Problem requirements: Pictures aside, return every line below exactly as written.

[Saved entries]

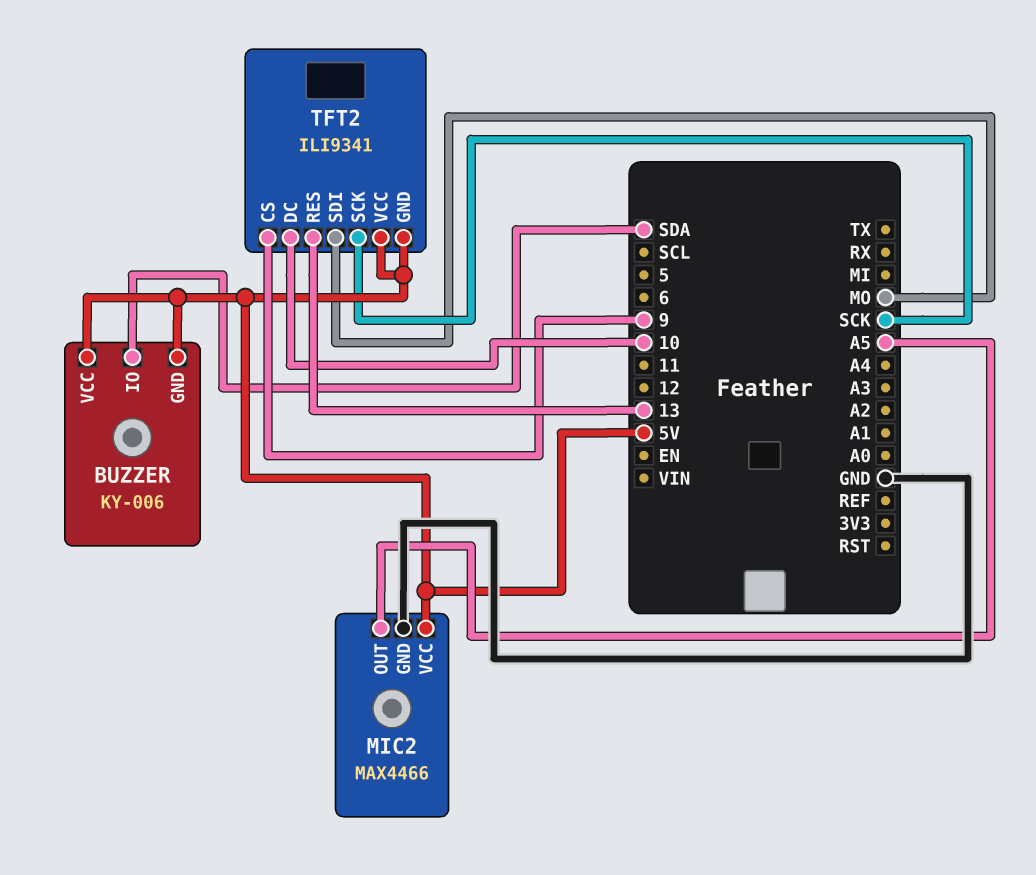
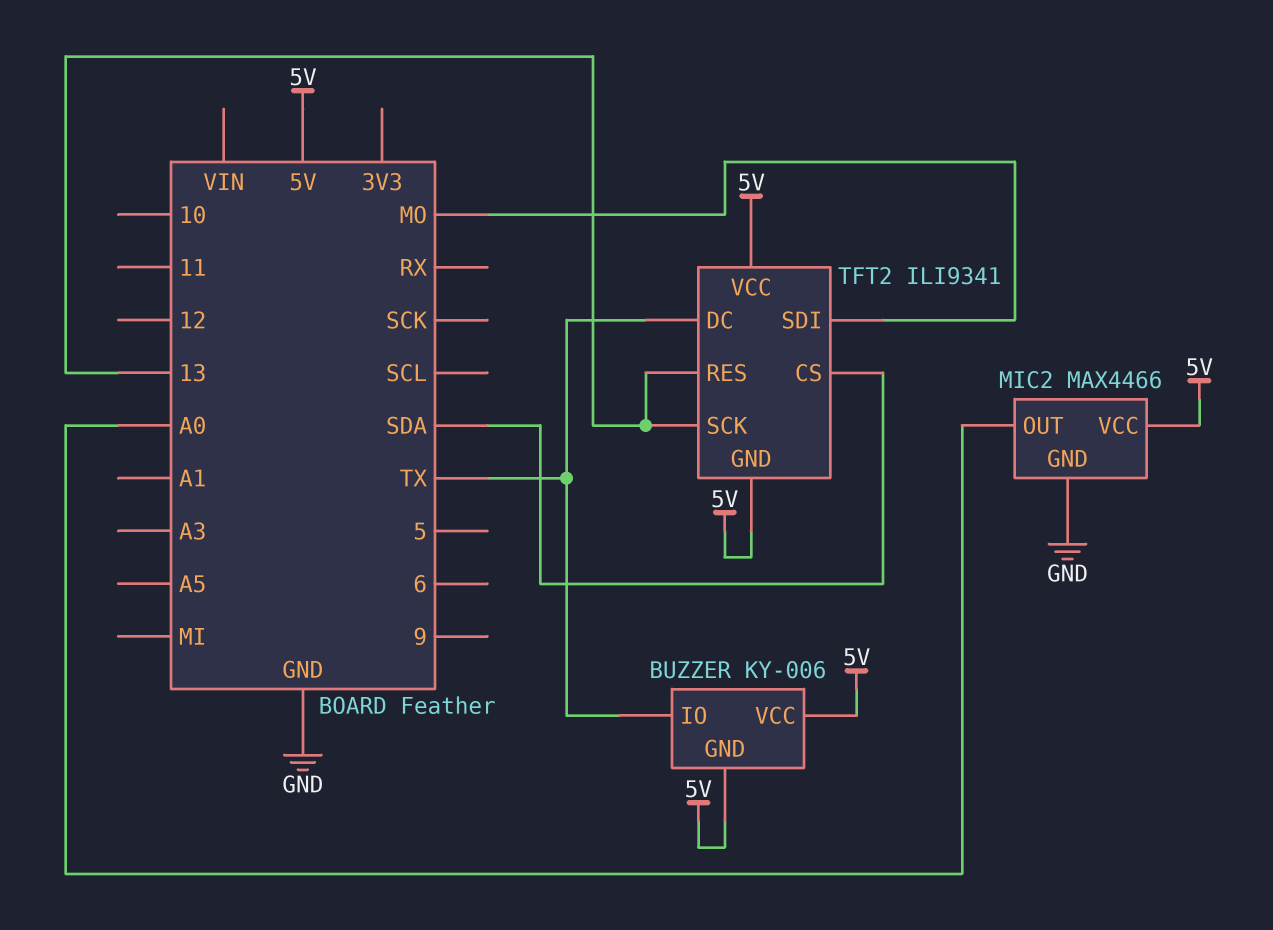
BUZZER pin IO: SDA -> TX
MIC2 pin OUT: A5 -> A0
TFT2 pin CS: 9 -> SDA
TFT2 pin DC: 10 -> TX
TFT2 pin SCK: SCK -> 13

Exercise result:
BUZZER pin IO: SDA -> TX
MIC2 pin OUT: A5 -> A0
TFT2 pin CS: 9 -> SDA
TFT2 pin DC: 10 -> TX
TFT2 pin SCK: SCK -> 13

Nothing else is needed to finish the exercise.